- _Exercise_
Scan the entries for the string "camera" and give the number of lines that have it, nothing further.

··· Information given

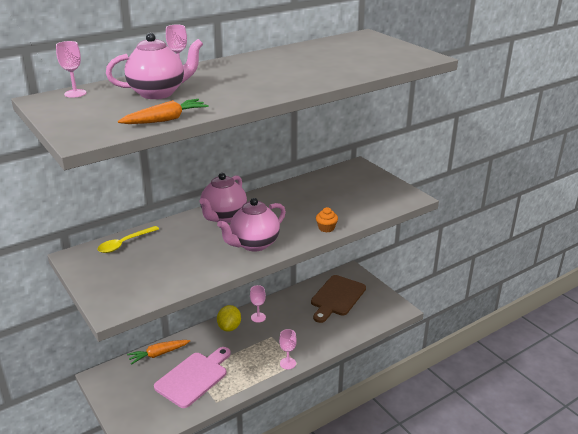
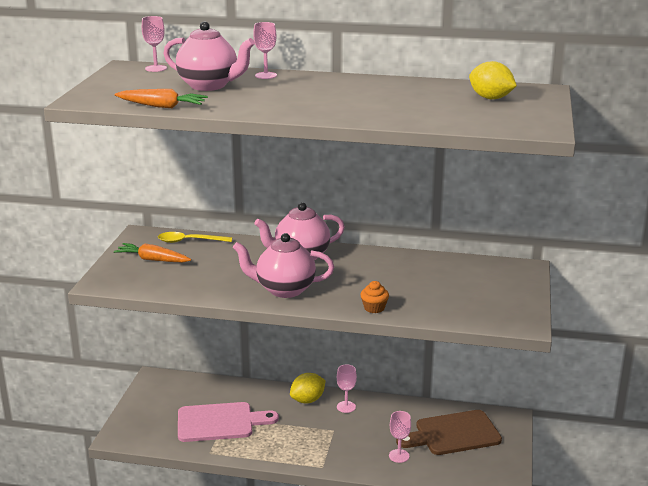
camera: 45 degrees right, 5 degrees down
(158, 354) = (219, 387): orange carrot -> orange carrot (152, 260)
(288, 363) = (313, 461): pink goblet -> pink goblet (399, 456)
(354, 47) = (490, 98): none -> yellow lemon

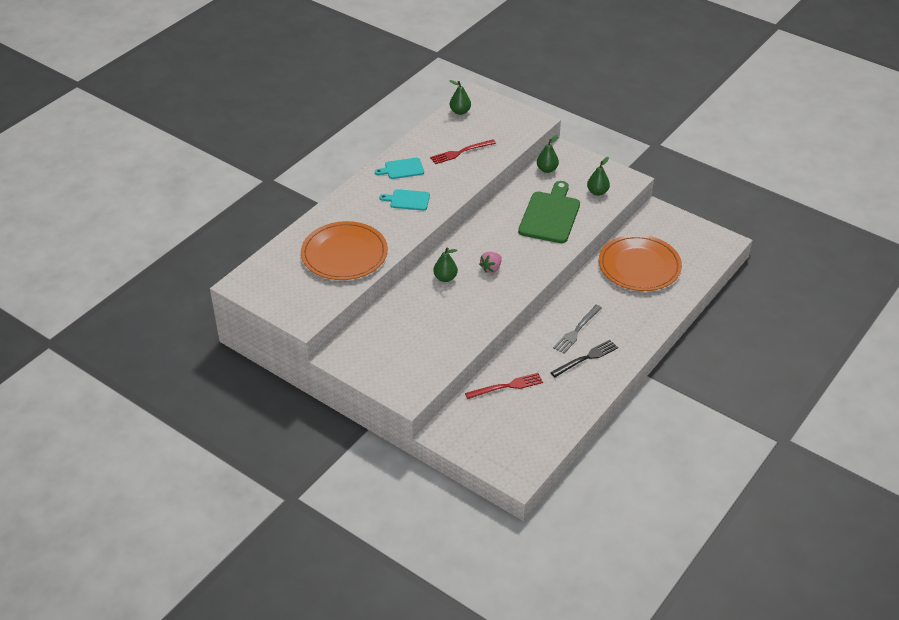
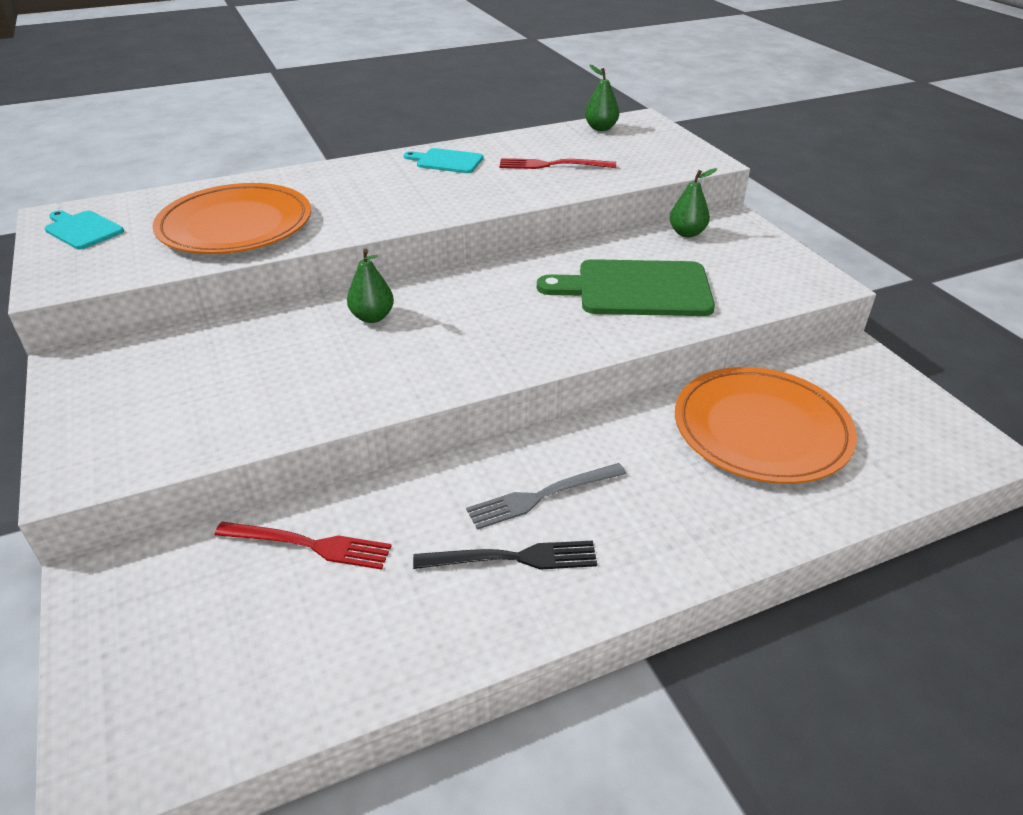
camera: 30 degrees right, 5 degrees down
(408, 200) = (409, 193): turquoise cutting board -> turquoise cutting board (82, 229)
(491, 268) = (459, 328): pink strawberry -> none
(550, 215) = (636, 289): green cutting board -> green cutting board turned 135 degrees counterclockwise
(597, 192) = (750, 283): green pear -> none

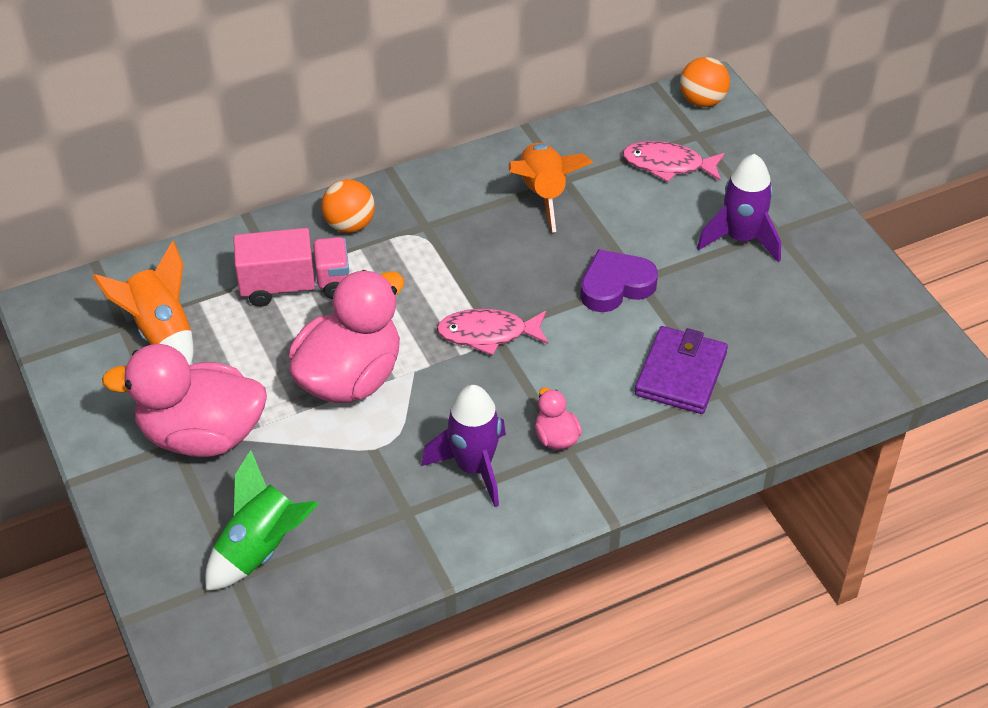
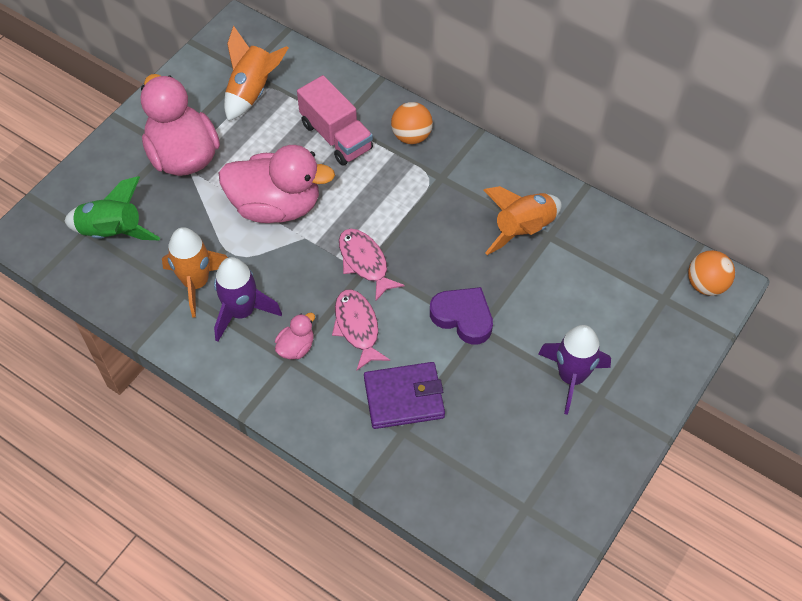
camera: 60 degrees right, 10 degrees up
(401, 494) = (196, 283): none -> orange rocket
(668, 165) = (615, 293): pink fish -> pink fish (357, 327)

······
··· Information given

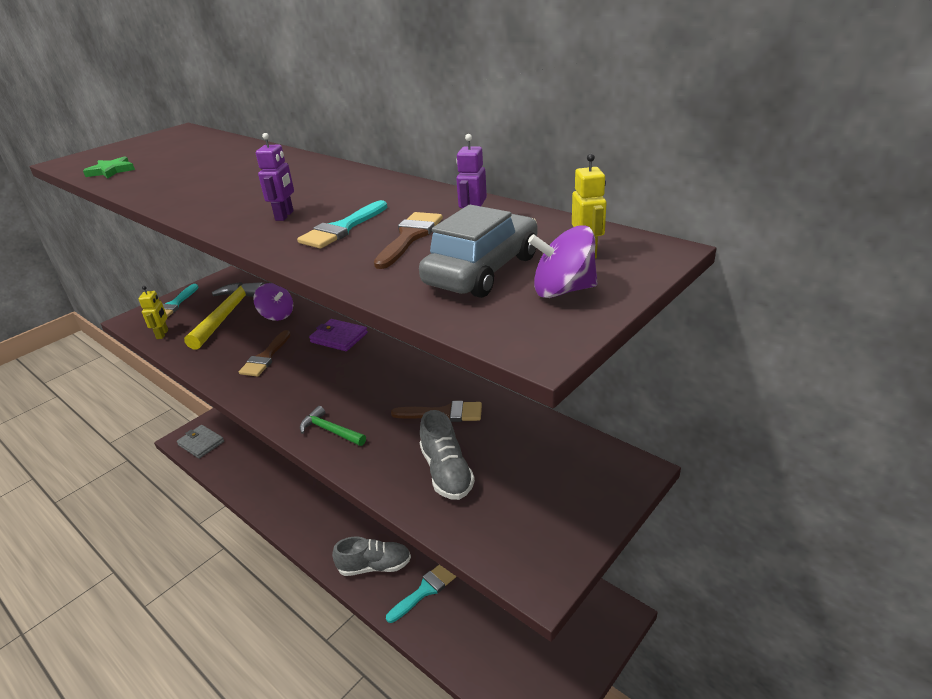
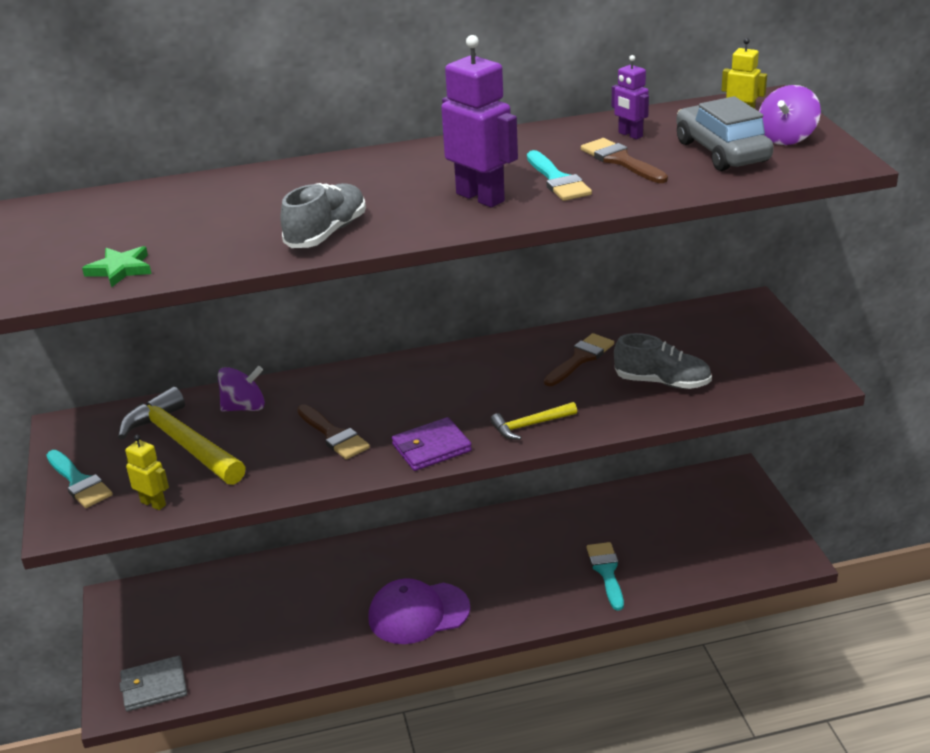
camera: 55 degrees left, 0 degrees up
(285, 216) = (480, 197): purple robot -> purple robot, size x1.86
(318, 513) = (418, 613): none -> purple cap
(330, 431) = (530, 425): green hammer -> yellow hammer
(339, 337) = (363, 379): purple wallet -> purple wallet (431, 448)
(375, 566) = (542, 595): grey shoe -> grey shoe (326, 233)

······
··· Information given

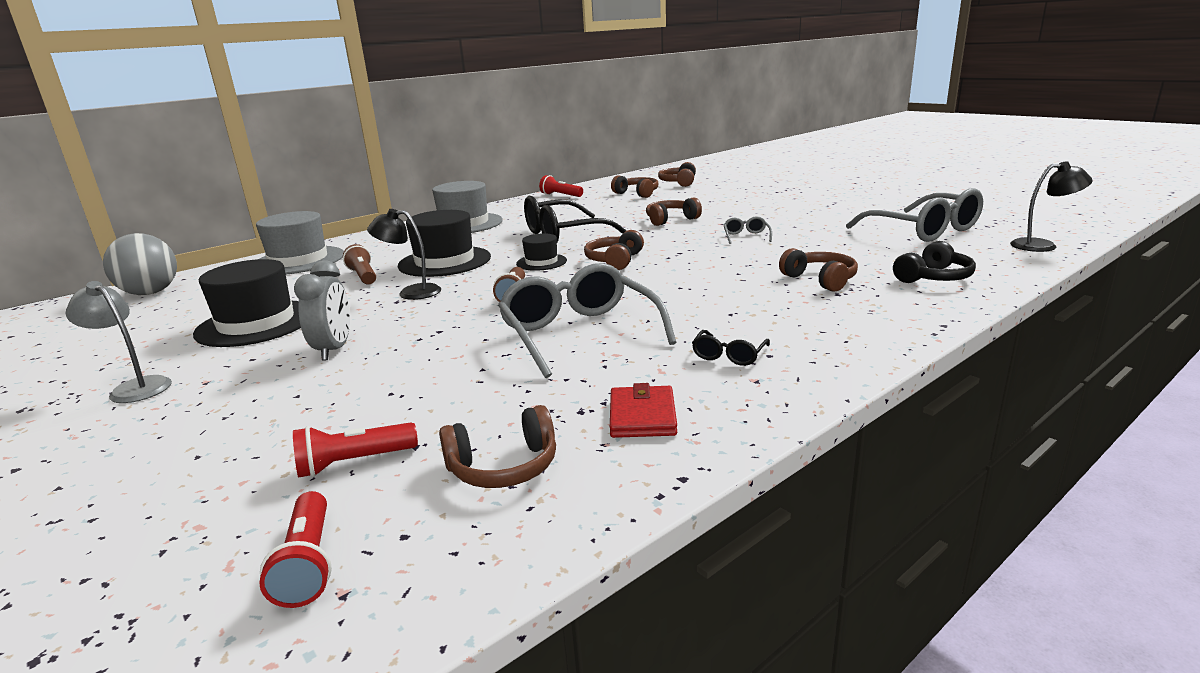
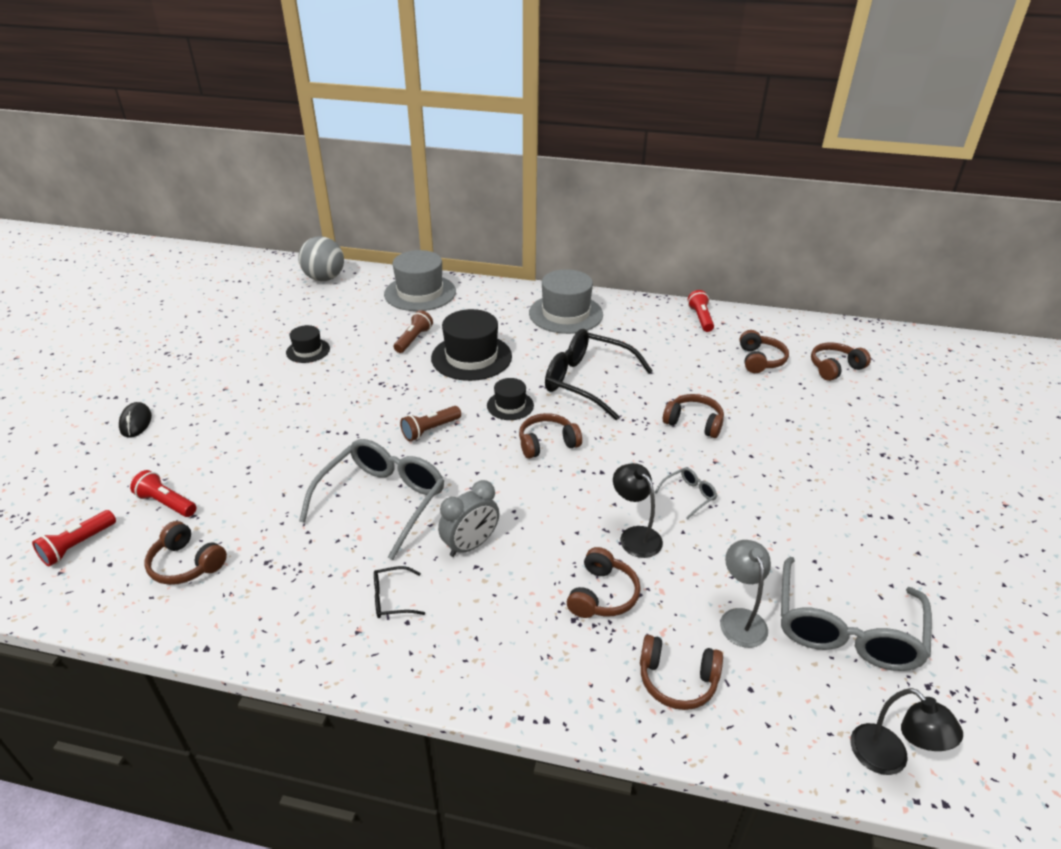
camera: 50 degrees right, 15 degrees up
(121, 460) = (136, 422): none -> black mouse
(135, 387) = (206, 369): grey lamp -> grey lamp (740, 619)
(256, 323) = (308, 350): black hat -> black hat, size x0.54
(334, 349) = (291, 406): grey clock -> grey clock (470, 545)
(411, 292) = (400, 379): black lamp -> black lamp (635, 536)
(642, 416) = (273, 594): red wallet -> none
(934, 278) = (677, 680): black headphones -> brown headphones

······

- _Exercise output_
5